Task instructions:
Given the records below, would you repeat exactly the lines that begin at the one containing "C1: none -> 680nF (DGND, VS)" and end at the one containing "LDR1: GL5539 (GND, VRAW) -> GL5539 (GND, SRC)", inclusive?

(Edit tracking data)
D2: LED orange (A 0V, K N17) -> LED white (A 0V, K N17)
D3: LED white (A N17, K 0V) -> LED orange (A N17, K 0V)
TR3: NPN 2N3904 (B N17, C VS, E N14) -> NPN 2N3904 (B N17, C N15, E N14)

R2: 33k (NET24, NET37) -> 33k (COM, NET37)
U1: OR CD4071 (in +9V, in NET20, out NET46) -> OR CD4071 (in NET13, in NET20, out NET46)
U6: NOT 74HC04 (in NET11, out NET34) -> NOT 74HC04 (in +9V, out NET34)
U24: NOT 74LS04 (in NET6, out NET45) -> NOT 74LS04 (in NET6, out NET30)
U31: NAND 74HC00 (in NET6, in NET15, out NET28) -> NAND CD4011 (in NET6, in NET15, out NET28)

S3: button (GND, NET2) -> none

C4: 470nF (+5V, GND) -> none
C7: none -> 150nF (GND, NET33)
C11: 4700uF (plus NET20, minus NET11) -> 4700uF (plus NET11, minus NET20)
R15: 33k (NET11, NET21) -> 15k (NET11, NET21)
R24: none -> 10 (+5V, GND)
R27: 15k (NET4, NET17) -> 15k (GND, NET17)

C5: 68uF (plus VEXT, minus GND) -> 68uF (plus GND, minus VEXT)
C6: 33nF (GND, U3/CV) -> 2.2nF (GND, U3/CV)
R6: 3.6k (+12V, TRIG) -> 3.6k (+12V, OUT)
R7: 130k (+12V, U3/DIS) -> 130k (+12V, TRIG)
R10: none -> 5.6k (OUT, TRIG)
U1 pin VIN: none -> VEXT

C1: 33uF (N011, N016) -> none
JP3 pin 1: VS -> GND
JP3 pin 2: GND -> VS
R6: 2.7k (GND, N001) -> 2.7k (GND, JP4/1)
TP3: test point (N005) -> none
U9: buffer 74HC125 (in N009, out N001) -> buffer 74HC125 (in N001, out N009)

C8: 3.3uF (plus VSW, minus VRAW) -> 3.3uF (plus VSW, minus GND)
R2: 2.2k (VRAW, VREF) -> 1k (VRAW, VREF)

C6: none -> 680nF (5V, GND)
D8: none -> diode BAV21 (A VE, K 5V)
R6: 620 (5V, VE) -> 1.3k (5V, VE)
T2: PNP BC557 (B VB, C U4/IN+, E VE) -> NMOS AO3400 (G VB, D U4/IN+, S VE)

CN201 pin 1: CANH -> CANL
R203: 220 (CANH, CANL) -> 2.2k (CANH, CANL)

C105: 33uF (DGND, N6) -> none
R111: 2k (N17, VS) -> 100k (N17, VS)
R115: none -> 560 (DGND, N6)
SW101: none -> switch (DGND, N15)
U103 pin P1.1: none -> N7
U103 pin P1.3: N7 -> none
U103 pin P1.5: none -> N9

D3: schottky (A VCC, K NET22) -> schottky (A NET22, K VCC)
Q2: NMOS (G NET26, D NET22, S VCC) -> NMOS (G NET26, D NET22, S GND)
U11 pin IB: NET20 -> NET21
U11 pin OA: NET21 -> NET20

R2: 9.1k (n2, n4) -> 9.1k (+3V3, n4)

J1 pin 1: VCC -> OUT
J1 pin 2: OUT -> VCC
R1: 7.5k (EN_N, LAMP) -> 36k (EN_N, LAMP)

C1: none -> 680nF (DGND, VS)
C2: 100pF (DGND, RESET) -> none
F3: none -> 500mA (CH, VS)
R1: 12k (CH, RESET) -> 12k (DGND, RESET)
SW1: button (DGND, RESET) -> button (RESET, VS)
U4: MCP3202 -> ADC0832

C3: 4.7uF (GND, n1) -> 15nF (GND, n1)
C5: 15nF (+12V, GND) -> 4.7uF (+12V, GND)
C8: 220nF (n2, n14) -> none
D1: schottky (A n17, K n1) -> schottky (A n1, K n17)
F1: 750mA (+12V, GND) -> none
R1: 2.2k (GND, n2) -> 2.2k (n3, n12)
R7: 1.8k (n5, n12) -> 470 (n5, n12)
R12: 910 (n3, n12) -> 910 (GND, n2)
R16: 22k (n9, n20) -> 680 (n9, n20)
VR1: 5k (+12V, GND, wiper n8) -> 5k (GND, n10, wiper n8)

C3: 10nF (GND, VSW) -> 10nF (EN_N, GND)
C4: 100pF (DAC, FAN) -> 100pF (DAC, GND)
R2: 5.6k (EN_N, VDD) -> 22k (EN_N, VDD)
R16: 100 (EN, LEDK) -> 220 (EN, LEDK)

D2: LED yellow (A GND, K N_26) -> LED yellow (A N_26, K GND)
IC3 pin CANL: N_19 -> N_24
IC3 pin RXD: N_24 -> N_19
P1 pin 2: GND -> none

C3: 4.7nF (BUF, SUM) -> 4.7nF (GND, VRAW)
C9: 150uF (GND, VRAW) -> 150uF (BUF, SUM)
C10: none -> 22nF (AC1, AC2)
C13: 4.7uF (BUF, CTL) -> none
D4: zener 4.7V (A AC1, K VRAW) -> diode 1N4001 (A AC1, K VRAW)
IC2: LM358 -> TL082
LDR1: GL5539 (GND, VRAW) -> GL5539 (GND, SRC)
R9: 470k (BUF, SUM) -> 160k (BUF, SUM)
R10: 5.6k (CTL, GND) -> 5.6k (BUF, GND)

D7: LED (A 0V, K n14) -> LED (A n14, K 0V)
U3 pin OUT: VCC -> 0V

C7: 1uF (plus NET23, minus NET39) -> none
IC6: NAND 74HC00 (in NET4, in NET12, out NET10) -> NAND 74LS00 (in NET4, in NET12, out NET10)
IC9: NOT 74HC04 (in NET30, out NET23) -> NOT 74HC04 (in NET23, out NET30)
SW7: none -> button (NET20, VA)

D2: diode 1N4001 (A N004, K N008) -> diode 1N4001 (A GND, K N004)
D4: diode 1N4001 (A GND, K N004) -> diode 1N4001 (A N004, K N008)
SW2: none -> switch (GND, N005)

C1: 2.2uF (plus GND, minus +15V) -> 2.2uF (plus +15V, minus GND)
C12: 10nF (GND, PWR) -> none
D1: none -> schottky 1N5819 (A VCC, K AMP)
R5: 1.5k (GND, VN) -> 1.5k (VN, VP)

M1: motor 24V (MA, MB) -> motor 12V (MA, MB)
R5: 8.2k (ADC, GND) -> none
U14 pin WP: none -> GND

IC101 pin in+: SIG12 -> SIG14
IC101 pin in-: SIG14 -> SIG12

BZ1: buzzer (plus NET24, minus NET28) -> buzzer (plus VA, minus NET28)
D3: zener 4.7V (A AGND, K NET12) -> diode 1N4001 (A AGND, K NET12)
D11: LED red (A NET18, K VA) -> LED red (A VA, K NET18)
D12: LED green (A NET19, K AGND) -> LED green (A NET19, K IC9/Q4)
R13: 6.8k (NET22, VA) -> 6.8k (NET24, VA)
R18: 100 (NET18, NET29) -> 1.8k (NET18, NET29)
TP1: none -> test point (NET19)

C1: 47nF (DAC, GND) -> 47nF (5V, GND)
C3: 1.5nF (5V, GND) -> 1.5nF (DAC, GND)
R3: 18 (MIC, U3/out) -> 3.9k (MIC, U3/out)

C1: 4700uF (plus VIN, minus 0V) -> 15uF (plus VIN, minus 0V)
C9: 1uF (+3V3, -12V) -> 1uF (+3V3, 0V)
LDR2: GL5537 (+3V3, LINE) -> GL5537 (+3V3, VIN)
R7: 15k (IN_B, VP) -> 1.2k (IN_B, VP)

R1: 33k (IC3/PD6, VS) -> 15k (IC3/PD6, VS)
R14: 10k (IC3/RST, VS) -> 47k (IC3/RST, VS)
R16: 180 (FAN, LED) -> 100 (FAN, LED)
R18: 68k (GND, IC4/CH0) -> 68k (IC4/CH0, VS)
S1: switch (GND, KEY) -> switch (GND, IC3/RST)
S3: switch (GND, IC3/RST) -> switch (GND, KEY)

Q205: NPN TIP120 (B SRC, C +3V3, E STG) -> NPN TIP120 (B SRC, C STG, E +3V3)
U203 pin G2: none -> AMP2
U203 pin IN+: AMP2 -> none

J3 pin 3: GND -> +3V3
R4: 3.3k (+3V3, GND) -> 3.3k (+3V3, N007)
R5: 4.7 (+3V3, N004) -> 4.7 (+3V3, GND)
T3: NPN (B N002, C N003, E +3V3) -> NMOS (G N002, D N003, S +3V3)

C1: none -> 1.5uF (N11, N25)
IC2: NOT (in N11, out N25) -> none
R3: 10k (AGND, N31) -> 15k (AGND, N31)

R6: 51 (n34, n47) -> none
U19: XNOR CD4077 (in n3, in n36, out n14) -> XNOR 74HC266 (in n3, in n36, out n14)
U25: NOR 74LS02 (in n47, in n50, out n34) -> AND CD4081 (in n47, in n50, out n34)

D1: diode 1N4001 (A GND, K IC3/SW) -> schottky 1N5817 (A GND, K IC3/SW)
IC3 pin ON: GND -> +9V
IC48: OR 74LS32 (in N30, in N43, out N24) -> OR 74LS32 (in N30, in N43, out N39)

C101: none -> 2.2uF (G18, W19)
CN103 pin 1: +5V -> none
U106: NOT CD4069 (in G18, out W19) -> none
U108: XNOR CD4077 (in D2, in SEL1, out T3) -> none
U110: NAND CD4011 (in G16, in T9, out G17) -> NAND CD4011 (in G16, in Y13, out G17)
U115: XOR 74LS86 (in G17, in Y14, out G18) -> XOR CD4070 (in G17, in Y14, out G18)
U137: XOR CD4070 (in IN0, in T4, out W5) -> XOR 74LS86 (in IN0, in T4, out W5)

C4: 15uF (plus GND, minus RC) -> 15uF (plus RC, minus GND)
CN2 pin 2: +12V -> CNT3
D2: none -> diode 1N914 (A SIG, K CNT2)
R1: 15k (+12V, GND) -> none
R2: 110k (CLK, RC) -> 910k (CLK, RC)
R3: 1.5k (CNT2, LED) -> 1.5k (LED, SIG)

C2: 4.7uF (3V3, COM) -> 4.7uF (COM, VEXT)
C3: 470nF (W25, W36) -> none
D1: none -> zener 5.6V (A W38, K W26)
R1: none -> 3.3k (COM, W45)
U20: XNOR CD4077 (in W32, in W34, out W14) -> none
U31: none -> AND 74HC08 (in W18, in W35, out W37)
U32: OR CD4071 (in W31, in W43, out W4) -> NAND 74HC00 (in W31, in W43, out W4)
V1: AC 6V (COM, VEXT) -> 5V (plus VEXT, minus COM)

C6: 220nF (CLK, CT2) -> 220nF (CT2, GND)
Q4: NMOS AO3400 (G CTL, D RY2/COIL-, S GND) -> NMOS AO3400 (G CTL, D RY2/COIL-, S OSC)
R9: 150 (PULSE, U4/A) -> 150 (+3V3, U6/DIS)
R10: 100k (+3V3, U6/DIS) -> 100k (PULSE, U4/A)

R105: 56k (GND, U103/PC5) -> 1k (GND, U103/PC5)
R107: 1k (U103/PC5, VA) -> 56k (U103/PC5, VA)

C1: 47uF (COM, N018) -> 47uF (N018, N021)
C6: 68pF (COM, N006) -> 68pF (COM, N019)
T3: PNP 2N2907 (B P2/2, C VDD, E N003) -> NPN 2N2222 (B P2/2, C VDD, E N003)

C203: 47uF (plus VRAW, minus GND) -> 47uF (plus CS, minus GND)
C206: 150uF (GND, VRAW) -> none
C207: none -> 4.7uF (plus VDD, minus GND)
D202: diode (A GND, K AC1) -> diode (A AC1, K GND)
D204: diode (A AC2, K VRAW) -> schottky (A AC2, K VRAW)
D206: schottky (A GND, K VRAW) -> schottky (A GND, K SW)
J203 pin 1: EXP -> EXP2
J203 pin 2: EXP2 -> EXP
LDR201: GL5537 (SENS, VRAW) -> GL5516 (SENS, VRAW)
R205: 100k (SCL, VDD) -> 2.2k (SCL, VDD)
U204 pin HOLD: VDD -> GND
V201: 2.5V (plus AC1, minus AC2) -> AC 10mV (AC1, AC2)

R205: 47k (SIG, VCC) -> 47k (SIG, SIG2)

Expected answer:
C1: none -> 680nF (DGND, VS)
C2: 100pF (DGND, RESET) -> none
F3: none -> 500mA (CH, VS)
R1: 12k (CH, RESET) -> 12k (DGND, RESET)
SW1: button (DGND, RESET) -> button (RESET, VS)
U4: MCP3202 -> ADC0832

C3: 4.7uF (GND, n1) -> 15nF (GND, n1)
C5: 15nF (+12V, GND) -> 4.7uF (+12V, GND)
C8: 220nF (n2, n14) -> none
D1: schottky (A n17, K n1) -> schottky (A n1, K n17)
F1: 750mA (+12V, GND) -> none
R1: 2.2k (GND, n2) -> 2.2k (n3, n12)
R7: 1.8k (n5, n12) -> 470 (n5, n12)
R12: 910 (n3, n12) -> 910 (GND, n2)
R16: 22k (n9, n20) -> 680 (n9, n20)
VR1: 5k (+12V, GND, wiper n8) -> 5k (GND, n10, wiper n8)

C3: 10nF (GND, VSW) -> 10nF (EN_N, GND)
C4: 100pF (DAC, FAN) -> 100pF (DAC, GND)
R2: 5.6k (EN_N, VDD) -> 22k (EN_N, VDD)
R16: 100 (EN, LEDK) -> 220 (EN, LEDK)

D2: LED yellow (A GND, K N_26) -> LED yellow (A N_26, K GND)
IC3 pin CANL: N_19 -> N_24
IC3 pin RXD: N_24 -> N_19
P1 pin 2: GND -> none

C3: 4.7nF (BUF, SUM) -> 4.7nF (GND, VRAW)
C9: 150uF (GND, VRAW) -> 150uF (BUF, SUM)
C10: none -> 22nF (AC1, AC2)
C13: 4.7uF (BUF, CTL) -> none
D4: zener 4.7V (A AC1, K VRAW) -> diode 1N4001 (A AC1, K VRAW)
IC2: LM358 -> TL082
LDR1: GL5539 (GND, VRAW) -> GL5539 (GND, SRC)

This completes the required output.